**WHAT TO WORK ON:** A single number is wanted: how many lines of the data include the string "none".

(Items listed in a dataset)
++++++++++++++++++++
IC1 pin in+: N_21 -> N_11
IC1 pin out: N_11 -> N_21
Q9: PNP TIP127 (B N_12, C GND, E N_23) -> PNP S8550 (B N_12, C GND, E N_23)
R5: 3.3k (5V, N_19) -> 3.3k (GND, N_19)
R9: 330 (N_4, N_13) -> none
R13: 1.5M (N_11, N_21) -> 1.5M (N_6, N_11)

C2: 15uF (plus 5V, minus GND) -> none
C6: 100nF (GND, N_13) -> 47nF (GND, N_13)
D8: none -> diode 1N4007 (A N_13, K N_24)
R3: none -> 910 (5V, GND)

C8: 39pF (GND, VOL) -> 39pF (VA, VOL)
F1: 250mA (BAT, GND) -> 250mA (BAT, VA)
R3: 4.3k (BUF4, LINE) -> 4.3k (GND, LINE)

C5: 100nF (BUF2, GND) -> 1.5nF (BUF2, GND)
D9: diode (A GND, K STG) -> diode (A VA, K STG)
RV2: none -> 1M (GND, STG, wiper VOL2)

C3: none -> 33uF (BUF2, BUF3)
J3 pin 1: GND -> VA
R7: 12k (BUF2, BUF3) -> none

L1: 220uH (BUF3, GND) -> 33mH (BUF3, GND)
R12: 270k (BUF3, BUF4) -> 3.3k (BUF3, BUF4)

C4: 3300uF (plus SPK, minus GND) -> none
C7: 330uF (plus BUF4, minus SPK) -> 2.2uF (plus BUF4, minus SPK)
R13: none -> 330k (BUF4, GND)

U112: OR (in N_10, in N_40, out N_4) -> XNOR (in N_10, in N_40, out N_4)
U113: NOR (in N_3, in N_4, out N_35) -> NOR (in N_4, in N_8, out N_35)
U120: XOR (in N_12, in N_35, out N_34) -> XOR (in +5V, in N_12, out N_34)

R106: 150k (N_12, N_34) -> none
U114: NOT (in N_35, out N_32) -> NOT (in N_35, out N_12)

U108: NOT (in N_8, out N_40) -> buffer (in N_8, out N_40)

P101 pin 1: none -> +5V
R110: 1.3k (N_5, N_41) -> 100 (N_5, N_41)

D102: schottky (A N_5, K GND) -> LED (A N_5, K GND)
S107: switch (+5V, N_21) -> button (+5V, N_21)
++++++++++++++++++++
**RESPONSE TO THIS TASK:** 11